What the task asks = Echo the listing below verbatim, from its first line through the line containing "green semicircle: moved 1 px right, 3 px down", including both.
#### Material to process ####
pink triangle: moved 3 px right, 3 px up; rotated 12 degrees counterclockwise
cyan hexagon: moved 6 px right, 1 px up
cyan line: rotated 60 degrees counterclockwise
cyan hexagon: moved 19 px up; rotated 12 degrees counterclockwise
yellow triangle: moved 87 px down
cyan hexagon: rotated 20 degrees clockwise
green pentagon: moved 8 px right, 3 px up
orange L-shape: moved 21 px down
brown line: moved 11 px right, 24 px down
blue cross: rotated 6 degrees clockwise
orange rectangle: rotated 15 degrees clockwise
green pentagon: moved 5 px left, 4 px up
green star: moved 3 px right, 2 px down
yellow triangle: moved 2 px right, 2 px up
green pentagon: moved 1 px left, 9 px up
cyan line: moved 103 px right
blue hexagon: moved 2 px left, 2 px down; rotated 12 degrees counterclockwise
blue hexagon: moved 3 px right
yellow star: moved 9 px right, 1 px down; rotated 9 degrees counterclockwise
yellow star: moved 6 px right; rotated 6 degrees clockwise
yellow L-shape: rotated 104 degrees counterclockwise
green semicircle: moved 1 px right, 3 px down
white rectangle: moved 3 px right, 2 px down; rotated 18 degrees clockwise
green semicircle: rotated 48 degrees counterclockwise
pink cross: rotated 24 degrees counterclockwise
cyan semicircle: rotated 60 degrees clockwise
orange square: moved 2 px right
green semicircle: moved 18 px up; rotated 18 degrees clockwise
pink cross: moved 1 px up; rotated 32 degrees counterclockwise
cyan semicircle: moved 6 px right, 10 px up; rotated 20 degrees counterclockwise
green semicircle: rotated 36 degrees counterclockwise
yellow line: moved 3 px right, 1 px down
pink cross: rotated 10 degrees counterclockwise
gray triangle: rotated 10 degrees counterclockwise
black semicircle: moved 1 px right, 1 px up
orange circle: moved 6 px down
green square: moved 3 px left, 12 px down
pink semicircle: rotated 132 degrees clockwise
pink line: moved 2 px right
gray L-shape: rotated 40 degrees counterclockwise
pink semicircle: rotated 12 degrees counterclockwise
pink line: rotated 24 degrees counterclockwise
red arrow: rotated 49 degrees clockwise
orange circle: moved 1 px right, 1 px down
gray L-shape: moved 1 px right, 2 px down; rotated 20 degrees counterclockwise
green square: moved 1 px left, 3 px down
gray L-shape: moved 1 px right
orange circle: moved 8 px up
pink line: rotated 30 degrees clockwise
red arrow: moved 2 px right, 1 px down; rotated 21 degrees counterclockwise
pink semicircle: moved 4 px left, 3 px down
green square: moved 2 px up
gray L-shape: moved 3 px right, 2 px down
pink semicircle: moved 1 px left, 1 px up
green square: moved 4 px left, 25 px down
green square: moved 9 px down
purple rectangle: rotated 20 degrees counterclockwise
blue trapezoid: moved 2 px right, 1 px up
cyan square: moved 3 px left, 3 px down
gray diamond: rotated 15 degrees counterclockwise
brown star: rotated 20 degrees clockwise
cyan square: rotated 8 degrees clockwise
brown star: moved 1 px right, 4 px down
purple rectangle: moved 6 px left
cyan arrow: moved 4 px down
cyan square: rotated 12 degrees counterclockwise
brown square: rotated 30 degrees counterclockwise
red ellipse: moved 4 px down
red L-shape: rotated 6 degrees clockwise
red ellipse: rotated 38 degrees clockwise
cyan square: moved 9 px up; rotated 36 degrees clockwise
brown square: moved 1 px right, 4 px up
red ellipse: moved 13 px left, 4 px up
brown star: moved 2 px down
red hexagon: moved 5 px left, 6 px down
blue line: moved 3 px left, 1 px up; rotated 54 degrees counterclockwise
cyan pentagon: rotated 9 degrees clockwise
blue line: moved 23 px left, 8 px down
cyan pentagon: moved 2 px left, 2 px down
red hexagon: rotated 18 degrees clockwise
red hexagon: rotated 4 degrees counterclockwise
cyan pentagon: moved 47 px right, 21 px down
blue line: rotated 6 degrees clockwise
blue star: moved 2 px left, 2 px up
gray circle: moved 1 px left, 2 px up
####
Task output =
pink triangle: moved 3 px right, 3 px up; rotated 12 degrees counterclockwise
cyan hexagon: moved 6 px right, 1 px up
cyan line: rotated 60 degrees counterclockwise
cyan hexagon: moved 19 px up; rotated 12 degrees counterclockwise
yellow triangle: moved 87 px down
cyan hexagon: rotated 20 degrees clockwise
green pentagon: moved 8 px right, 3 px up
orange L-shape: moved 21 px down
brown line: moved 11 px right, 24 px down
blue cross: rotated 6 degrees clockwise
orange rectangle: rotated 15 degrees clockwise
green pentagon: moved 5 px left, 4 px up
green star: moved 3 px right, 2 px down
yellow triangle: moved 2 px right, 2 px up
green pentagon: moved 1 px left, 9 px up
cyan line: moved 103 px right
blue hexagon: moved 2 px left, 2 px down; rotated 12 degrees counterclockwise
blue hexagon: moved 3 px right
yellow star: moved 9 px right, 1 px down; rotated 9 degrees counterclockwise
yellow star: moved 6 px right; rotated 6 degrees clockwise
yellow L-shape: rotated 104 degrees counterclockwise
green semicircle: moved 1 px right, 3 px down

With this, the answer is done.